*PROBLEM DESCRIPTION*: Where an entry contains an image, skip the image and print the rest exactly.
>>>>
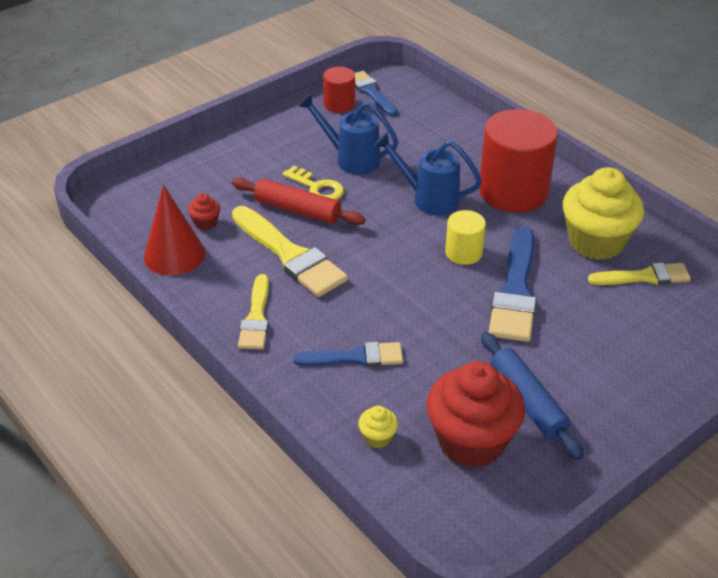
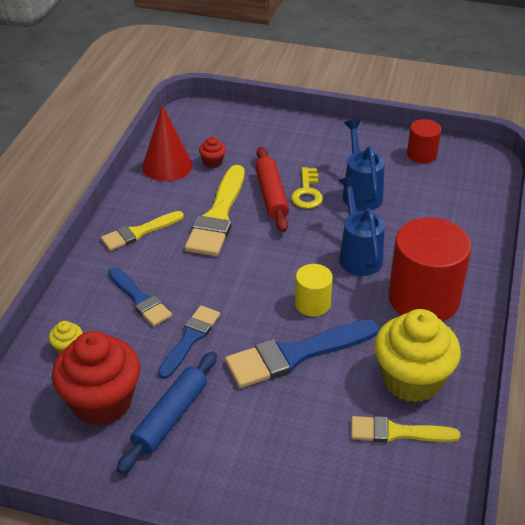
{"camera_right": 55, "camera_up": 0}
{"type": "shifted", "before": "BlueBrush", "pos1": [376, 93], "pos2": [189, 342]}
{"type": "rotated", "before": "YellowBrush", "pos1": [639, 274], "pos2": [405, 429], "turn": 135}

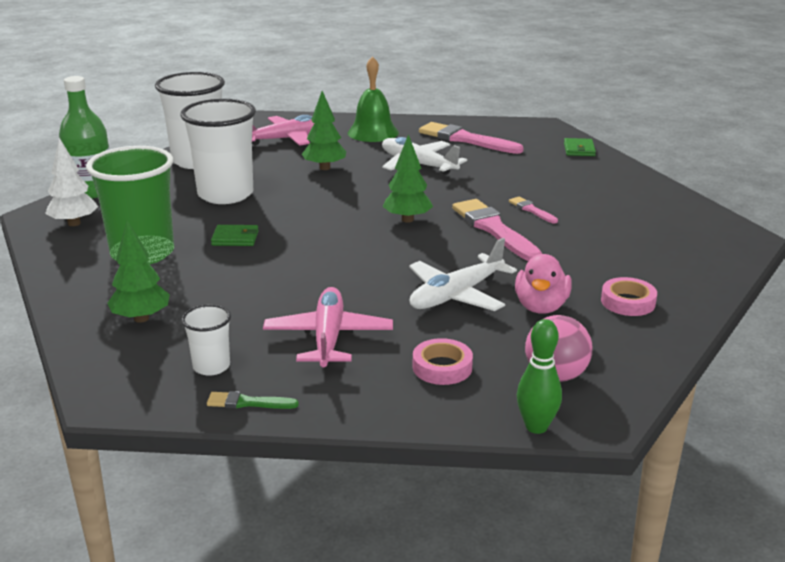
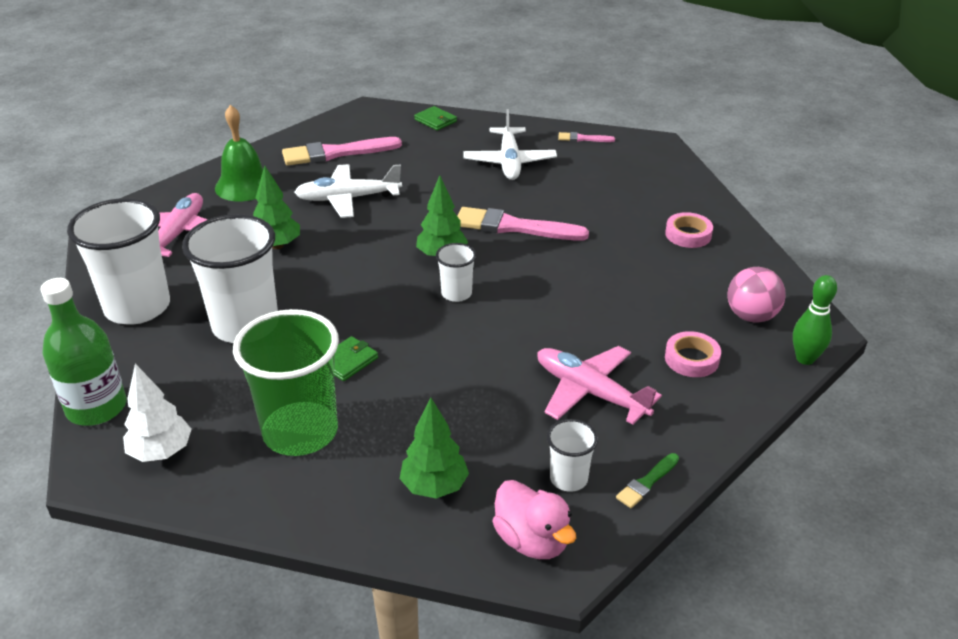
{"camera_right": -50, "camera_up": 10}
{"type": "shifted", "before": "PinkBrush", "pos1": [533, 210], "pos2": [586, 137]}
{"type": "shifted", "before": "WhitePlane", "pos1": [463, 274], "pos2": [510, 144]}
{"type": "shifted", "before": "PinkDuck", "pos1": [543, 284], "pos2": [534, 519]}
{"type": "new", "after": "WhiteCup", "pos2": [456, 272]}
<<<<
*EXPECTED OUTPUT*:
{"camera_right": 55, "camera_up": 0}
{"type": "shifted", "before": "BlueBrush", "pos1": [376, 93], "pos2": [189, 342]}
{"type": "rotated", "before": "YellowBrush", "pos1": [639, 274], "pos2": [405, 429], "turn": 135}

{"camera_right": -50, "camera_up": 10}
{"type": "shifted", "before": "PinkBrush", "pos1": [533, 210], "pos2": [586, 137]}
{"type": "shifted", "before": "WhitePlane", "pos1": [463, 274], "pos2": [510, 144]}
{"type": "shifted", "before": "PinkDuck", "pos1": [543, 284], "pos2": [534, 519]}
{"type": "new", "after": "WhiteCup", "pos2": [456, 272]}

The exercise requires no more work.